▸ WORK REQUEST
Could the records be returned exactly, with the pictures left out?

++++ SOURCE MATERIAL ++++

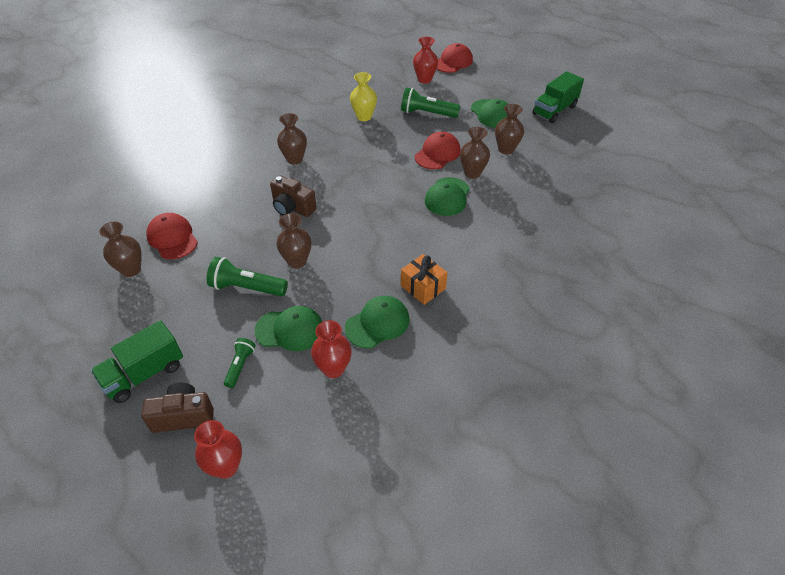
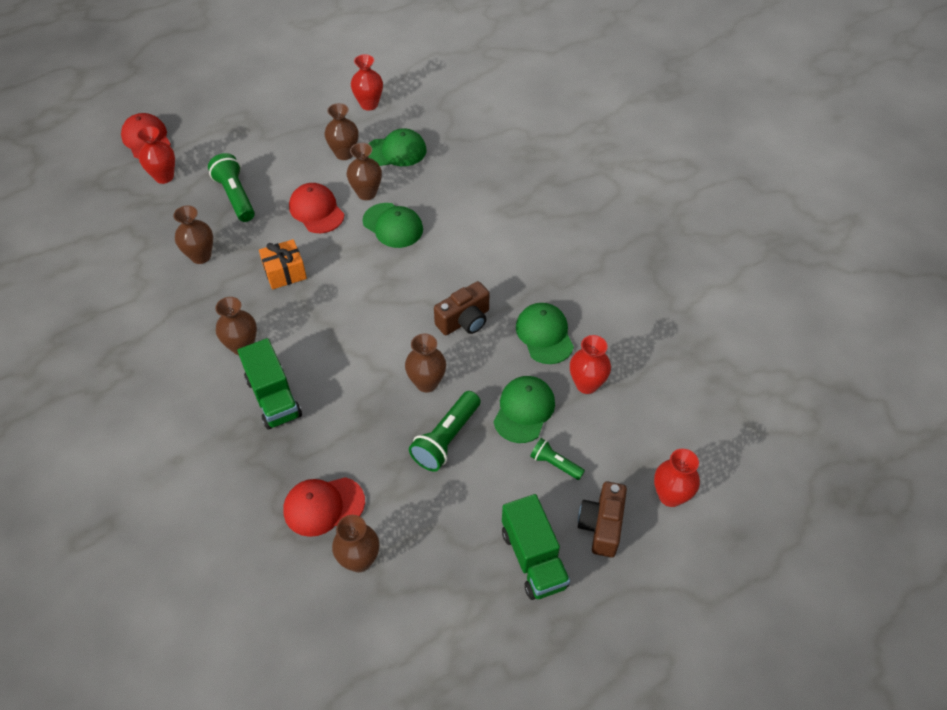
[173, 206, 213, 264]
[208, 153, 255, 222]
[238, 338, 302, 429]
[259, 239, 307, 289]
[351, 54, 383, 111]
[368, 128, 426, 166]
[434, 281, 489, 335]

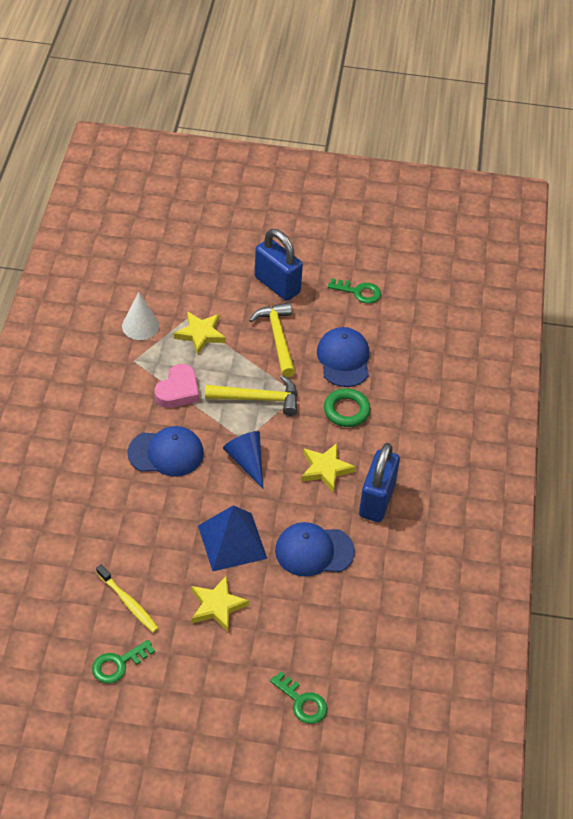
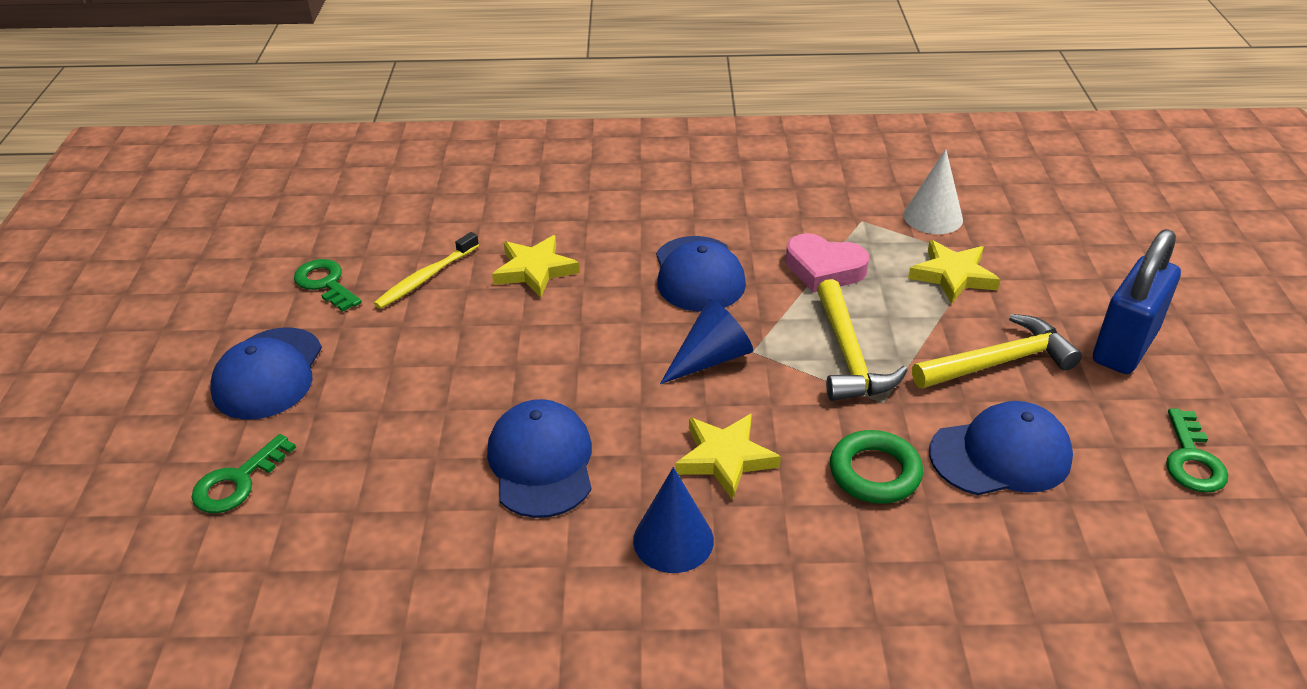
[210, 327, 322, 420]
[492, 235, 580, 298]
[633, 467, 714, 573]
[198, 505, 267, 571] (first image)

++++

▸ FINISHED TASK
[173, 206, 213, 264]
[208, 153, 255, 222]
[238, 338, 302, 429]
[259, 239, 307, 289]
[351, 54, 383, 111]
[368, 128, 426, 166]
[434, 281, 489, 335]

[210, 327, 322, 420]
[492, 235, 580, 298]
[633, 467, 714, 573]
[198, 505, 267, 571] (first image)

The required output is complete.